=== Problem description ===
Restate every line below word for word, but drop each picture.

*** Data ***

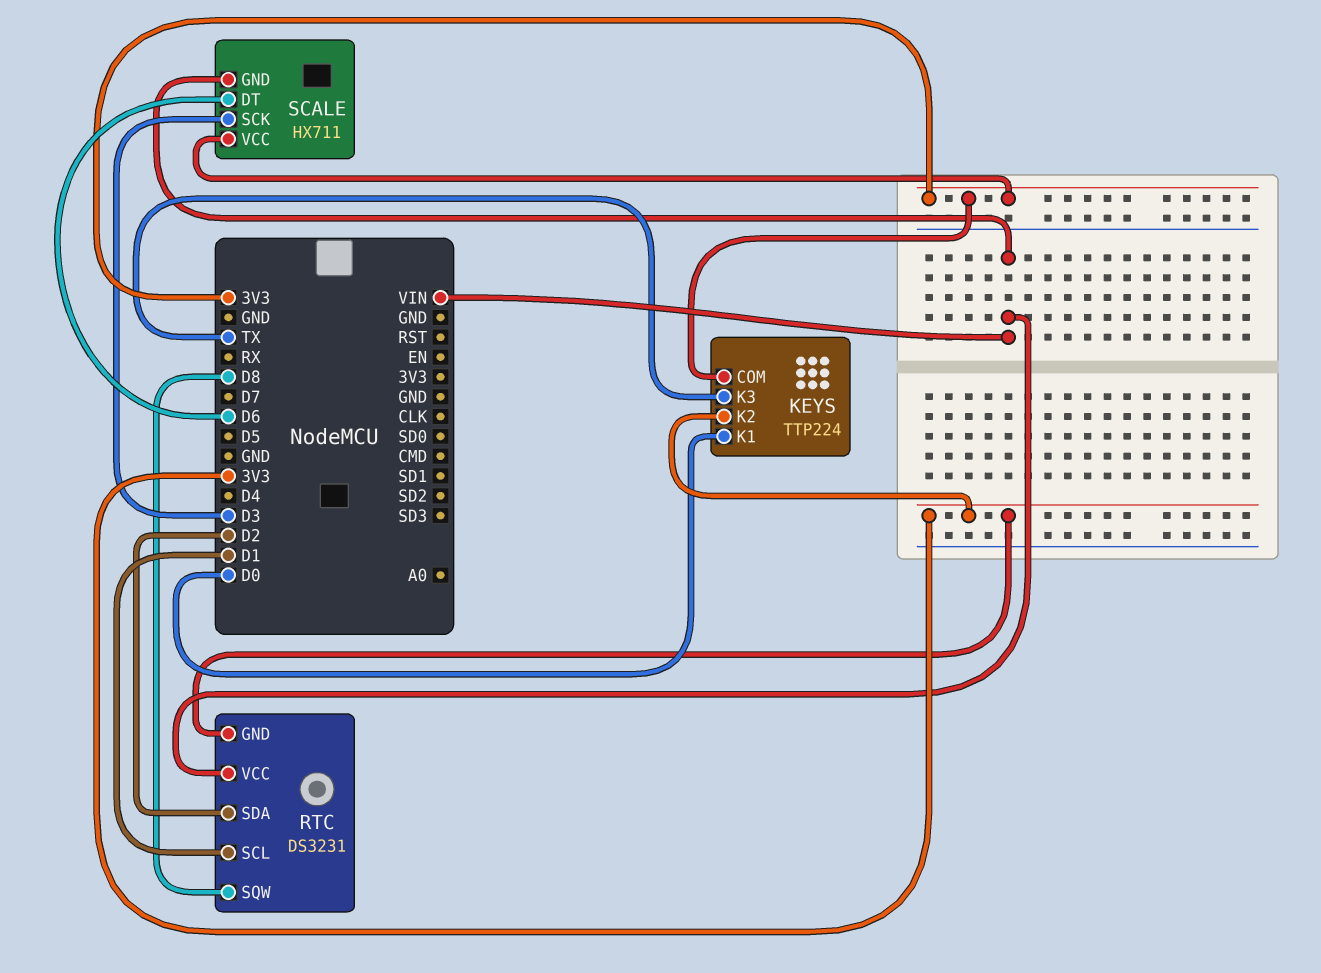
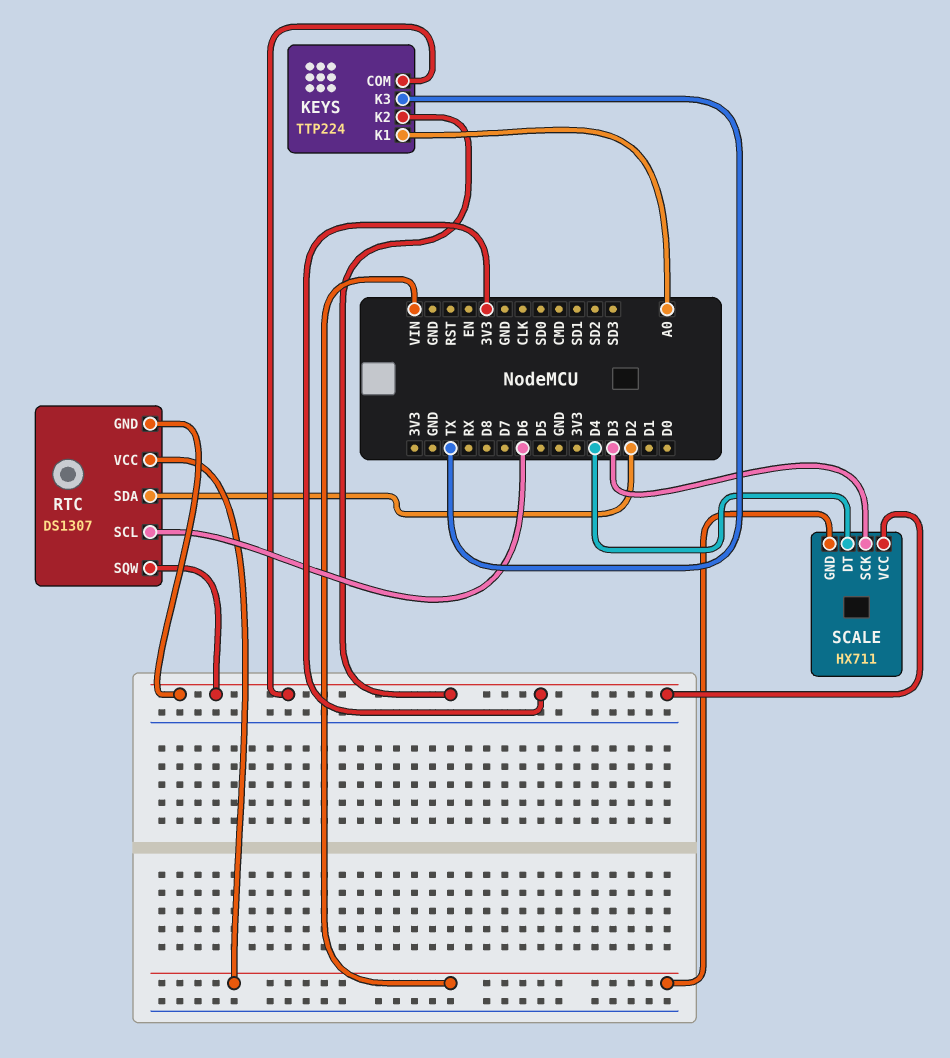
KEYS pin K1: D0 -> A0
RTC: DS3231 -> DS1307
RTC pin SCL: D1 -> D6
RTC pin SQW: D8 -> 3V3
SCALE pin DT: D6 -> D4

***

=== Exercise result ===
KEYS pin K1: D0 -> A0
RTC: DS3231 -> DS1307
RTC pin SCL: D1 -> D6
RTC pin SQW: D8 -> 3V3
SCALE pin DT: D6 -> D4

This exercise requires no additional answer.